■ TASK INSTRUCTIONS: In the entries that follow, the line with "Someone carried the grey pawn" opens the range and the line with "BLUE POCKET CALCULATOR" closes it; repeat that range exactly, both lines included.
─── DATA SUPPLIED ───
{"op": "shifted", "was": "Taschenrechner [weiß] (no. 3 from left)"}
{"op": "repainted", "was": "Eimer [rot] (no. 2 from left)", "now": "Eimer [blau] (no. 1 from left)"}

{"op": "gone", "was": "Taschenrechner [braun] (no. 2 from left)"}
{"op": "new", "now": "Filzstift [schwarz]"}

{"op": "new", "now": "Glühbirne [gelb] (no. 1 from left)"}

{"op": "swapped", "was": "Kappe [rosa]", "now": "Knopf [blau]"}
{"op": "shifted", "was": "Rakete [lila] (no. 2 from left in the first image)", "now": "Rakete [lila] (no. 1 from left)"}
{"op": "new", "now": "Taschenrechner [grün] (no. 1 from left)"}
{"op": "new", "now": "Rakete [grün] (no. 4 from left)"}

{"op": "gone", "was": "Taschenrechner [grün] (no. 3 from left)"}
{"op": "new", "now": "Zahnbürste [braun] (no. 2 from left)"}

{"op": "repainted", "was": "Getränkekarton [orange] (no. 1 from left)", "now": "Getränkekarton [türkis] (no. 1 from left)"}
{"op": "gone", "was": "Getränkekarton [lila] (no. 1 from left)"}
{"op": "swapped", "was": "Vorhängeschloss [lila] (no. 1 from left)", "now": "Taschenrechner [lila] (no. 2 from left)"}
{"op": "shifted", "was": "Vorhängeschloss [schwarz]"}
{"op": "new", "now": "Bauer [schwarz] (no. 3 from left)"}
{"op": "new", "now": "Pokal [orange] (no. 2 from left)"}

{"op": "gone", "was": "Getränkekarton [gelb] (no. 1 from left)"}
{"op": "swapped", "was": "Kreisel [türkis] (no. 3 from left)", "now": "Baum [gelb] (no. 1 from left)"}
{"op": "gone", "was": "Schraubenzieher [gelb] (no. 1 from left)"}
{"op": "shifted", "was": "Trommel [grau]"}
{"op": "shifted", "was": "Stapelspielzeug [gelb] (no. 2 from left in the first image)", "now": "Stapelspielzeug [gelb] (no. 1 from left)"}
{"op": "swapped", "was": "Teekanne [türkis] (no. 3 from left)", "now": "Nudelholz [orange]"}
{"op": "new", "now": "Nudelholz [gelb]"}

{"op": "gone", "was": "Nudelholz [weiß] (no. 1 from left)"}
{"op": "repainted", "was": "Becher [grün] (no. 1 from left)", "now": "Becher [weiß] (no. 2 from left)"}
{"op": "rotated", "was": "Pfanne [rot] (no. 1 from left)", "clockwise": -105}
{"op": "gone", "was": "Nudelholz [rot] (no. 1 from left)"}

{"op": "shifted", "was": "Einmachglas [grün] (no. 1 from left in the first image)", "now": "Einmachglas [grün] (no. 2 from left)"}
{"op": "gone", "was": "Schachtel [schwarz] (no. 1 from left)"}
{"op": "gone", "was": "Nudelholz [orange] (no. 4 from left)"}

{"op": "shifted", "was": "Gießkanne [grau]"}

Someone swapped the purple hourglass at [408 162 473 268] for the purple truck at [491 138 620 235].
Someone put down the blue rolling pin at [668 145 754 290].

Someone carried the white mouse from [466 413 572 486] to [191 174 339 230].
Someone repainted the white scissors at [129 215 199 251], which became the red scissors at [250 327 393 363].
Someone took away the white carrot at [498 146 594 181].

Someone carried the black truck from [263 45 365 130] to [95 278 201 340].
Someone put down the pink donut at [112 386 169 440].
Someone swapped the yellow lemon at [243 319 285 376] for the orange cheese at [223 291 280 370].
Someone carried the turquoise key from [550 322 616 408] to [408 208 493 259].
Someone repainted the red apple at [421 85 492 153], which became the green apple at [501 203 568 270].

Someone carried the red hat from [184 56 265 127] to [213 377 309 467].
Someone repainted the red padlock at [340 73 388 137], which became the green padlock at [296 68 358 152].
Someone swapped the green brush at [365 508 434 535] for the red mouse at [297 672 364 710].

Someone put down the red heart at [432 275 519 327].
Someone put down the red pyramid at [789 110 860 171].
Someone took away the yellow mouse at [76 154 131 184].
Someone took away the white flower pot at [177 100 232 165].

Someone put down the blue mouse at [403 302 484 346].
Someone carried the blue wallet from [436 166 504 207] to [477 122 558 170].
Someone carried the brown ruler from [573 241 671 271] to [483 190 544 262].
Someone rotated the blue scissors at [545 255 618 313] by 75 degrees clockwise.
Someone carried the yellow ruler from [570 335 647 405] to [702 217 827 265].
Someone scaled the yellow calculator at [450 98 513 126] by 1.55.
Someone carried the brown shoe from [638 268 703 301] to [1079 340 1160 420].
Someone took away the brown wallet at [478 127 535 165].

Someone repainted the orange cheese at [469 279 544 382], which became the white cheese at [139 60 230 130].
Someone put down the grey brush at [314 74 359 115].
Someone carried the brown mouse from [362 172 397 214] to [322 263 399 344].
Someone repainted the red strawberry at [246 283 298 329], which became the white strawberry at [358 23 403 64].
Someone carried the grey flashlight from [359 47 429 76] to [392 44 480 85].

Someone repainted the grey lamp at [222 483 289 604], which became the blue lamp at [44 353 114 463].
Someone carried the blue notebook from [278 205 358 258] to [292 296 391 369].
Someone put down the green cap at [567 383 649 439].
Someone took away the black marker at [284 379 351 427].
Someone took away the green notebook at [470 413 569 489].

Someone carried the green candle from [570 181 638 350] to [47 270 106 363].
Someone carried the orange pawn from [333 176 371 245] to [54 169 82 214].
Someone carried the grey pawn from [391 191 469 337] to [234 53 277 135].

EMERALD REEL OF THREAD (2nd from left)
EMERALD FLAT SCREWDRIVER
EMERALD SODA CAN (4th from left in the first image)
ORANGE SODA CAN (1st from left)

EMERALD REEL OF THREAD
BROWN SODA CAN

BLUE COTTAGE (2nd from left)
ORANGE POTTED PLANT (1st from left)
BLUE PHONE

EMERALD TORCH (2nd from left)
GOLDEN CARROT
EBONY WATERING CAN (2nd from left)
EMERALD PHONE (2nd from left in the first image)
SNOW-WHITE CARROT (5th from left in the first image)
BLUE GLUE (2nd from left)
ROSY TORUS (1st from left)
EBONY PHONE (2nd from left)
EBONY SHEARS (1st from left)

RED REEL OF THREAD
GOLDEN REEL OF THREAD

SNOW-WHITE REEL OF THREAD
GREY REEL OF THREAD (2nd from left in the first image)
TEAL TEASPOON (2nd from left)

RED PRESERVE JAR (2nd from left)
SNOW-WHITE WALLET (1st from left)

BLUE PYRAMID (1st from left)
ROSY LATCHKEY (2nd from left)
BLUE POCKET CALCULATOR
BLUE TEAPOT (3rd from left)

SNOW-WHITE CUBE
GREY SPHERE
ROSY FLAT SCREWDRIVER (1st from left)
───
■ EXERCISE RESULT:
Someone carried the grey pawn from [391 191 469 337] to [234 53 277 135].

EMERALD REEL OF THREAD (2nd from left)
EMERALD FLAT SCREWDRIVER
EMERALD SODA CAN (4th from left in the first image)
ORANGE SODA CAN (1st from left)

EMERALD REEL OF THREAD
BROWN SODA CAN

BLUE COTTAGE (2nd from left)
ORANGE POTTED PLANT (1st from left)
BLUE PHONE

EMERALD TORCH (2nd from left)
GOLDEN CARROT
EBONY WATERING CAN (2nd from left)
EMERALD PHONE (2nd from left in the first image)
SNOW-WHITE CARROT (5th from left in the first image)
BLUE GLUE (2nd from left)
ROSY TORUS (1st from left)
EBONY PHONE (2nd from left)
EBONY SHEARS (1st from left)

RED REEL OF THREAD
GOLDEN REEL OF THREAD

SNOW-WHITE REEL OF THREAD
GREY REEL OF THREAD (2nd from left in the first image)
TEAL TEASPOON (2nd from left)

RED PRESERVE JAR (2nd from left)
SNOW-WHITE WALLET (1st from left)

BLUE PYRAMID (1st from left)
ROSY LATCHKEY (2nd from left)
BLUE POCKET CALCULATOR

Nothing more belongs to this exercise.